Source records
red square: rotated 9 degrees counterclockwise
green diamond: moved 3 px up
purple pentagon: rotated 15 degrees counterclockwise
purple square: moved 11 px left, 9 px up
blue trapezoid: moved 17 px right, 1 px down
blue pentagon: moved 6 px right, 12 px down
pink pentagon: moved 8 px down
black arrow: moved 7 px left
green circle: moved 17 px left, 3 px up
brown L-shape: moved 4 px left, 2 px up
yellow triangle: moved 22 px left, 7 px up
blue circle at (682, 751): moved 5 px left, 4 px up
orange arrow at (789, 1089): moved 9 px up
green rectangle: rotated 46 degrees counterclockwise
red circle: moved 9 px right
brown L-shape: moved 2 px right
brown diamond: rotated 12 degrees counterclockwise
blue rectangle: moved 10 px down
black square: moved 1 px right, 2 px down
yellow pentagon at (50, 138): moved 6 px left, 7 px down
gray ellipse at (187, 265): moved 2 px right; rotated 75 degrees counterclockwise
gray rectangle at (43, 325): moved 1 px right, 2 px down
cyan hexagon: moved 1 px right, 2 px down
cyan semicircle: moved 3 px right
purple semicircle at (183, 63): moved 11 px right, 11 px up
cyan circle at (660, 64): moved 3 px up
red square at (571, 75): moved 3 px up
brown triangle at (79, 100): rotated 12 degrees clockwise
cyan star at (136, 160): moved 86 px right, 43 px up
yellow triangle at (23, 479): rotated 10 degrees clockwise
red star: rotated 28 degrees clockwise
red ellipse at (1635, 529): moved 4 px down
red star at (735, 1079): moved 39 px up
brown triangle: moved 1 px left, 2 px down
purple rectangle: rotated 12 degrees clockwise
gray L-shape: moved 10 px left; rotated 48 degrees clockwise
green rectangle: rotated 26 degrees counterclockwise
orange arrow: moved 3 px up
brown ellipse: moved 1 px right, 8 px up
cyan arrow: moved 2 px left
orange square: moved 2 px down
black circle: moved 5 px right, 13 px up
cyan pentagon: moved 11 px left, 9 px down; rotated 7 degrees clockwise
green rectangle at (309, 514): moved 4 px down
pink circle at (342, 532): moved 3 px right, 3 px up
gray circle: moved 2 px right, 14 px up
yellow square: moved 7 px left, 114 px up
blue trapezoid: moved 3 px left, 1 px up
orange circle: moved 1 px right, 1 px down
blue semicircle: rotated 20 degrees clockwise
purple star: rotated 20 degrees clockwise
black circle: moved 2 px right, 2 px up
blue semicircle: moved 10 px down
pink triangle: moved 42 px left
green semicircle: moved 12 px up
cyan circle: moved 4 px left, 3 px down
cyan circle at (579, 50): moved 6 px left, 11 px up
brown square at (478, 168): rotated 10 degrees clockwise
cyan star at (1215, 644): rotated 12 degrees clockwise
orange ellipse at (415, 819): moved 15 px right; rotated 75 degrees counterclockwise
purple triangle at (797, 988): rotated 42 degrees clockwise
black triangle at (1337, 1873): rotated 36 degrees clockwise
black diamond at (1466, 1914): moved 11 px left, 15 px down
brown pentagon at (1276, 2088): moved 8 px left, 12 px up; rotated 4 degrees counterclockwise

Work item -
Set down all of the entries again, keeping every line exactly as it is.

Response -
red square: rotated 9 degrees counterclockwise
green diamond: moved 3 px up
purple pentagon: rotated 15 degrees counterclockwise
purple square: moved 11 px left, 9 px up
blue trapezoid: moved 17 px right, 1 px down
blue pentagon: moved 6 px right, 12 px down
pink pentagon: moved 8 px down
black arrow: moved 7 px left
green circle: moved 17 px left, 3 px up
brown L-shape: moved 4 px left, 2 px up
yellow triangle: moved 22 px left, 7 px up
blue circle at (682, 751): moved 5 px left, 4 px up
orange arrow at (789, 1089): moved 9 px up
green rectangle: rotated 46 degrees counterclockwise
red circle: moved 9 px right
brown L-shape: moved 2 px right
brown diamond: rotated 12 degrees counterclockwise
blue rectangle: moved 10 px down
black square: moved 1 px right, 2 px down
yellow pentagon at (50, 138): moved 6 px left, 7 px down
gray ellipse at (187, 265): moved 2 px right; rotated 75 degrees counterclockwise
gray rectangle at (43, 325): moved 1 px right, 2 px down
cyan hexagon: moved 1 px right, 2 px down
cyan semicircle: moved 3 px right
purple semicircle at (183, 63): moved 11 px right, 11 px up
cyan circle at (660, 64): moved 3 px up
red square at (571, 75): moved 3 px up
brown triangle at (79, 100): rotated 12 degrees clockwise
cyan star at (136, 160): moved 86 px right, 43 px up
yellow triangle at (23, 479): rotated 10 degrees clockwise
red star: rotated 28 degrees clockwise
red ellipse at (1635, 529): moved 4 px down
red star at (735, 1079): moved 39 px up
brown triangle: moved 1 px left, 2 px down
purple rectangle: rotated 12 degrees clockwise
gray L-shape: moved 10 px left; rotated 48 degrees clockwise
green rectangle: rotated 26 degrees counterclockwise
orange arrow: moved 3 px up
brown ellipse: moved 1 px right, 8 px up
cyan arrow: moved 2 px left
orange square: moved 2 px down
black circle: moved 5 px right, 13 px up
cyan pentagon: moved 11 px left, 9 px down; rotated 7 degrees clockwise
green rectangle at (309, 514): moved 4 px down
pink circle at (342, 532): moved 3 px right, 3 px up
gray circle: moved 2 px right, 14 px up
yellow square: moved 7 px left, 114 px up
blue trapezoid: moved 3 px left, 1 px up
orange circle: moved 1 px right, 1 px down
blue semicircle: rotated 20 degrees clockwise
purple star: rotated 20 degrees clockwise
black circle: moved 2 px right, 2 px up
blue semicircle: moved 10 px down
pink triangle: moved 42 px left
green semicircle: moved 12 px up
cyan circle: moved 4 px left, 3 px down
cyan circle at (579, 50): moved 6 px left, 11 px up
brown square at (478, 168): rotated 10 degrees clockwise
cyan star at (1215, 644): rotated 12 degrees clockwise
orange ellipse at (415, 819): moved 15 px right; rotated 75 degrees counterclockwise
purple triangle at (797, 988): rotated 42 degrees clockwise
black triangle at (1337, 1873): rotated 36 degrees clockwise
black diamond at (1466, 1914): moved 11 px left, 15 px down
brown pentagon at (1276, 2088): moved 8 px left, 12 px up; rotated 4 degrees counterclockwise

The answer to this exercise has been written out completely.